Assignment: Work out how many lines of the material below contain the word "Novlia", then write that number alone.

Given data:

::::

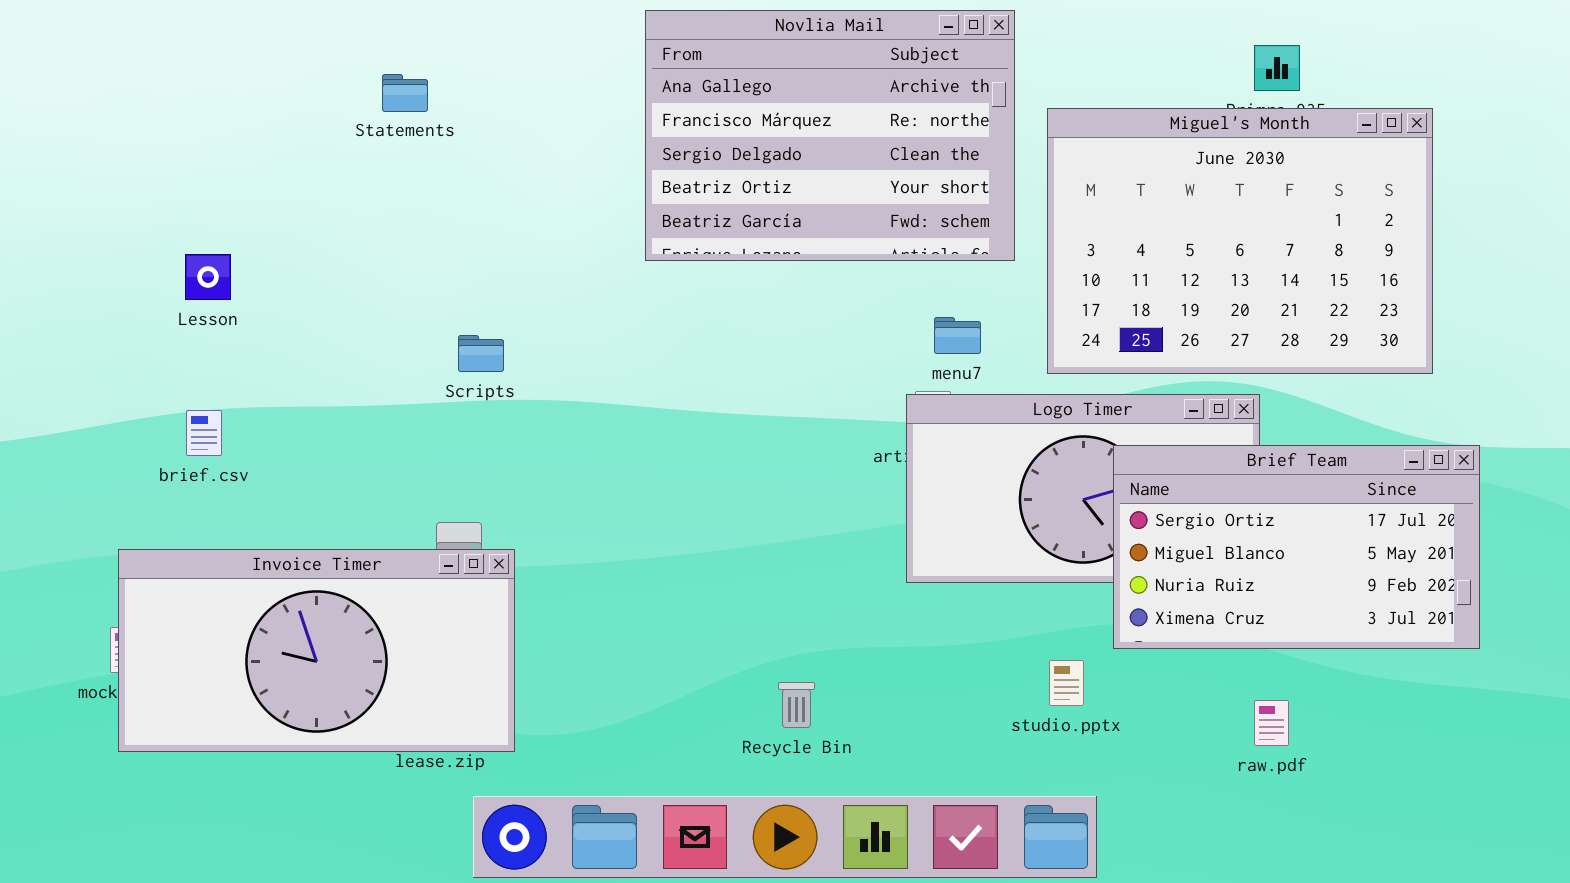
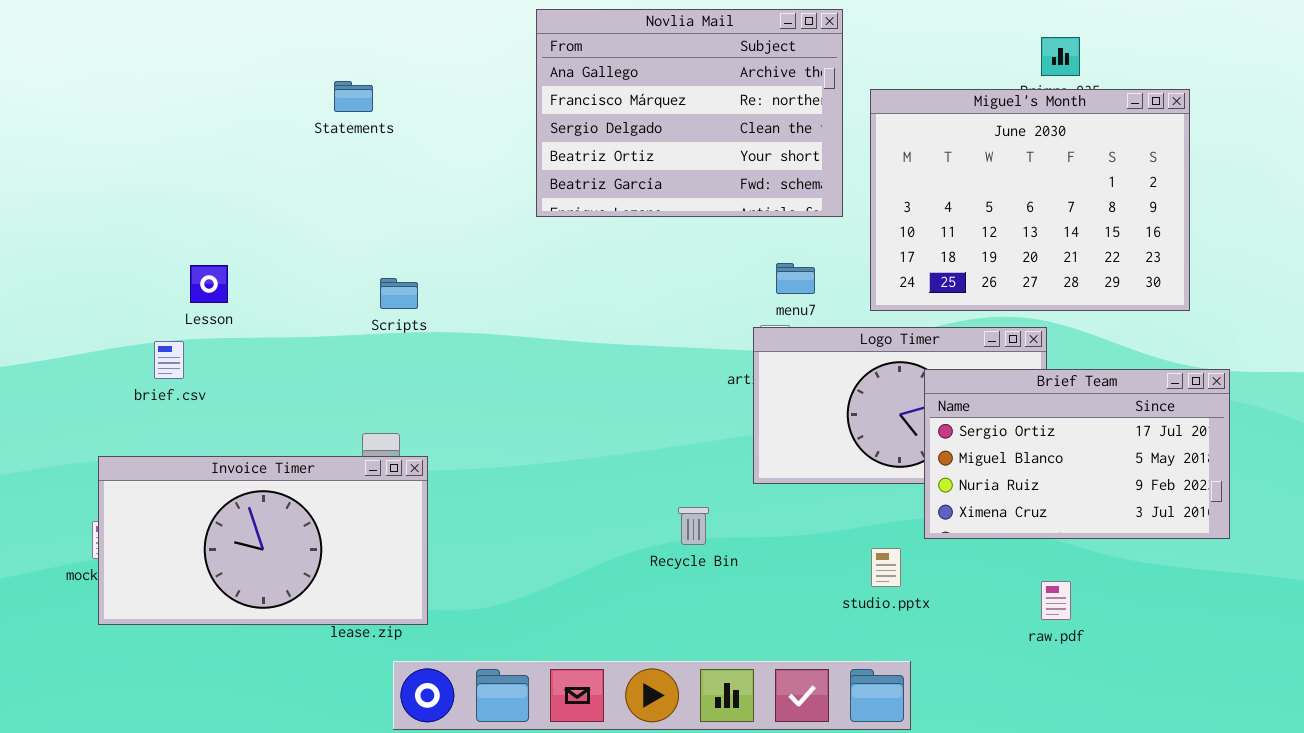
Statements: [382,74,428,112] -> [334,81,373,112], moved
Lesson: [185,254,231,300] -> [190,265,228,303], moved
Recycle Bin: [778,682,815,728] -> [678,507,709,545], moved

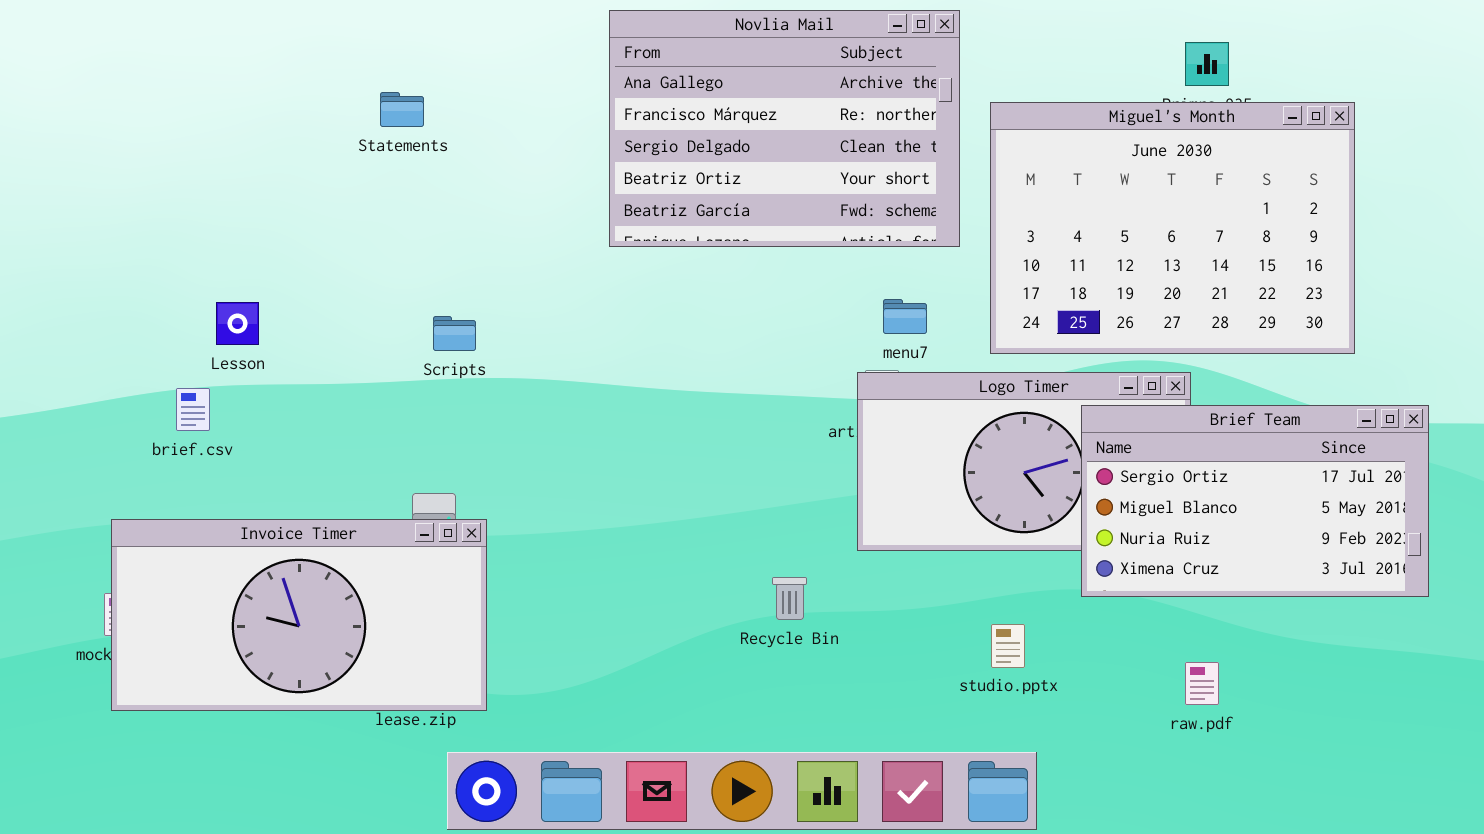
Brief Team: [924,369,1230,539] -> [1081,405,1429,597], moved

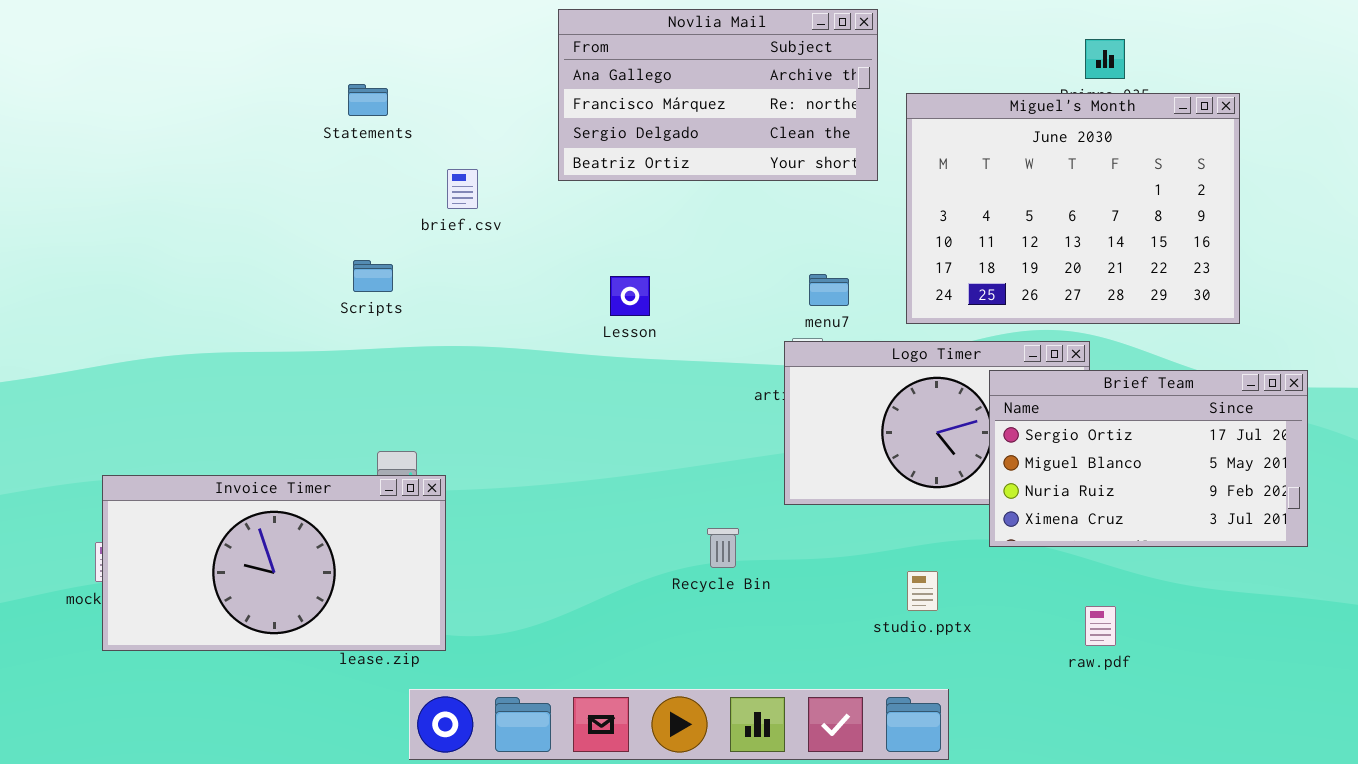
Novlia Mail: [609,10,960,247] -> [558,9,878,181], resized
Lesson: [216,302,259,345] -> [610,276,650,316], moved
Scripts: [433,316,476,351] -> [353,260,393,292], moved
brief.csv: [176,388,210,431] -> [447,169,478,209], moved

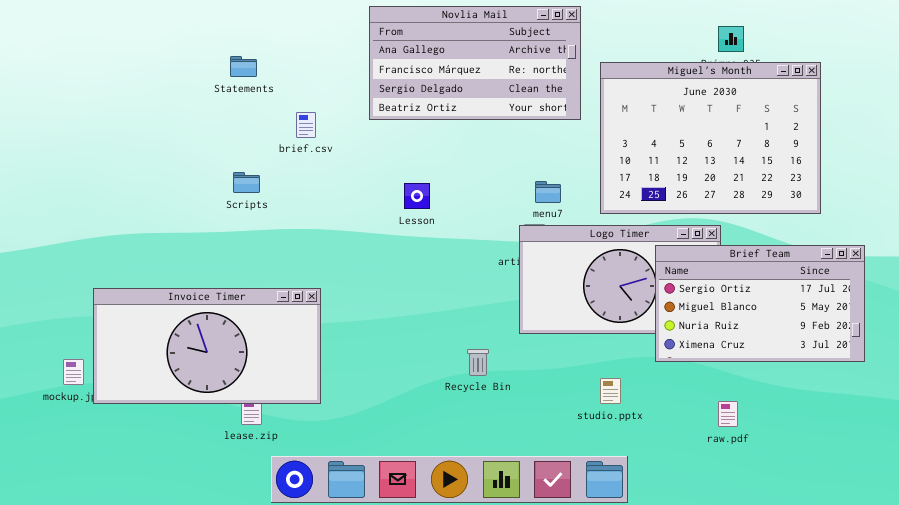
Invoice Timer: [102,475,446,651] -> [93,288,321,404], moved

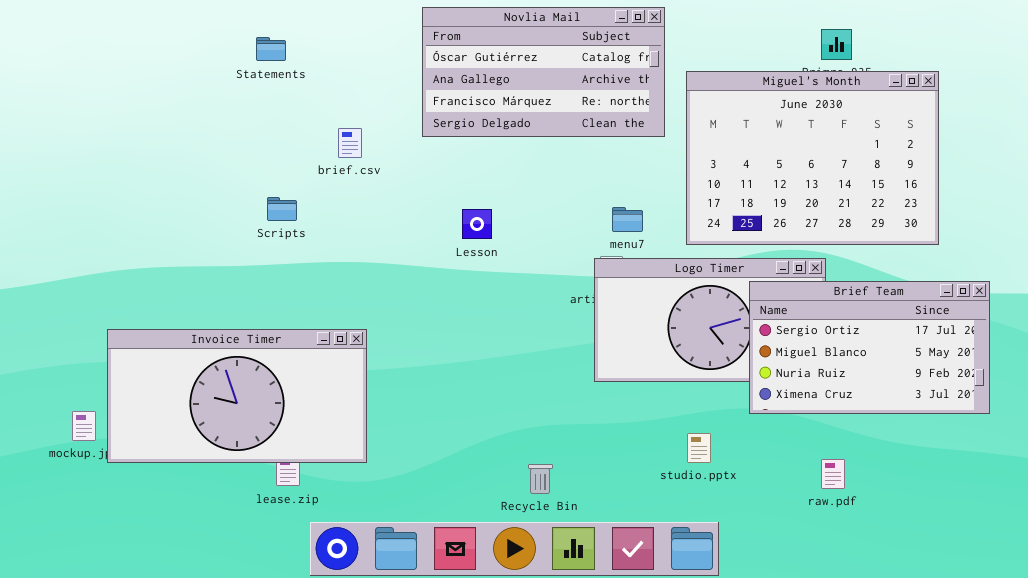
Novlia Mail: [369,6,581,120] -> [422,7,665,137], scrolled up 1 row
Statements: [230,56,257,77] -> [256,37,286,61], moved
Recycle Bin: [467,349,489,376] -> [528,464,553,494], moved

::::

Task answer: 2